■ Task statement
Copy out exactly the lines below that run from the one holding "none -> green brick D8 level 1" to the one holding "none -> cyan brick H5 level 1", keeping both of those lines and no others.

■ Records for this exercise
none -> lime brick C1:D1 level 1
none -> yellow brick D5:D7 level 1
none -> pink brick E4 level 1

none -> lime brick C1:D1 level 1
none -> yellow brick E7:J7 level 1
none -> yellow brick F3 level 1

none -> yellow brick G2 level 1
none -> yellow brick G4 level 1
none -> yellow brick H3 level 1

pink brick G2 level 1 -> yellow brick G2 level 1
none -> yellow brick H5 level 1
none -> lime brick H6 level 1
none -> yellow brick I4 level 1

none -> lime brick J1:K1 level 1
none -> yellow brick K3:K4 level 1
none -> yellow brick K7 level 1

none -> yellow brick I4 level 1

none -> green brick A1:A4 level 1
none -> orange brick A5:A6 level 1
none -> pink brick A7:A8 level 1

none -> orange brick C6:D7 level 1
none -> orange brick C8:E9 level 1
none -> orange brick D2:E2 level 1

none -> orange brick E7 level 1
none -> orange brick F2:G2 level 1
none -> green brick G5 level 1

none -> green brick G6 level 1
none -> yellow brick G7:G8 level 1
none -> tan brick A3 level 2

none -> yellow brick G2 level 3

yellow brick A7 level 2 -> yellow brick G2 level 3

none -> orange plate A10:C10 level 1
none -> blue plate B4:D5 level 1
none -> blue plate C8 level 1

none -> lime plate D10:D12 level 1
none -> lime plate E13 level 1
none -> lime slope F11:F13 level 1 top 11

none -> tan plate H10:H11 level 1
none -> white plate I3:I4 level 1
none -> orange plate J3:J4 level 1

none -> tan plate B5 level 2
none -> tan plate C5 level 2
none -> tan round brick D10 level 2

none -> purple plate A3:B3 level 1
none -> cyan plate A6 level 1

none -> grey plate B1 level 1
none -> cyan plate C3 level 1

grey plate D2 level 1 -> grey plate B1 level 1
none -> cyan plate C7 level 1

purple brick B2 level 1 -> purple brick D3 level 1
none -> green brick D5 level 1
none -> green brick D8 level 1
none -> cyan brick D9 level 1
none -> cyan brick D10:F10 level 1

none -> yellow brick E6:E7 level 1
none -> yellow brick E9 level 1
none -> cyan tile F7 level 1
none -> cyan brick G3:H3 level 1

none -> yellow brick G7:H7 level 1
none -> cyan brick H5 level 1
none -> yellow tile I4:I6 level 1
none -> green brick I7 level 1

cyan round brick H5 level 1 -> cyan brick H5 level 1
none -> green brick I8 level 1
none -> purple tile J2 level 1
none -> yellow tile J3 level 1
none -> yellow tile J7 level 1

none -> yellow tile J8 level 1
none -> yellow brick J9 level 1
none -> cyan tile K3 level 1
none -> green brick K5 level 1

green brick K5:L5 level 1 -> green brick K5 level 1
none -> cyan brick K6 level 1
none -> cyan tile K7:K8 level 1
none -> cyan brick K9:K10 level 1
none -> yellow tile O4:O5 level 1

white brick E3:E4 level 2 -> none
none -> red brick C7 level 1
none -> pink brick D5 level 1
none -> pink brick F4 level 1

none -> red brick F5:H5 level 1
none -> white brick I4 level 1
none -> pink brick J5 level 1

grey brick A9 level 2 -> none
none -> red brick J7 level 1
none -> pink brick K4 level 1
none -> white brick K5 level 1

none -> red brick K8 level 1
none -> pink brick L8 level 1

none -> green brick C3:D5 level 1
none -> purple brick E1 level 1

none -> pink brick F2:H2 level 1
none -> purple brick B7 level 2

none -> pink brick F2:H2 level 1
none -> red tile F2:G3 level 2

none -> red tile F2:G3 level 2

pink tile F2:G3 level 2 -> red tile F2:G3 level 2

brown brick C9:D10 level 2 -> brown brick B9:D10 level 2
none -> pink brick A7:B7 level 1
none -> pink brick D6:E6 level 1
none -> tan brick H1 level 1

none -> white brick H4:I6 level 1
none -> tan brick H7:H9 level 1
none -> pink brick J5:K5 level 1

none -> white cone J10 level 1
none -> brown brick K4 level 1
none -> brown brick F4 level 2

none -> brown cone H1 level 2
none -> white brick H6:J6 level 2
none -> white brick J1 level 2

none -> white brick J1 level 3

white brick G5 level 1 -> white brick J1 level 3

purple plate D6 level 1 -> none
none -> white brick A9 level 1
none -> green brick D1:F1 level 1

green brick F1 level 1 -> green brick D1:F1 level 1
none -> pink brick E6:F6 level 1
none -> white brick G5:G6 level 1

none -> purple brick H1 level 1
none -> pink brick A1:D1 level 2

■ Expected output
none -> green brick D8 level 1
none -> cyan brick D9 level 1
none -> cyan brick D10:F10 level 1

none -> yellow brick E6:E7 level 1
none -> yellow brick E9 level 1
none -> cyan tile F7 level 1
none -> cyan brick G3:H3 level 1

none -> yellow brick G7:H7 level 1
none -> cyan brick H5 level 1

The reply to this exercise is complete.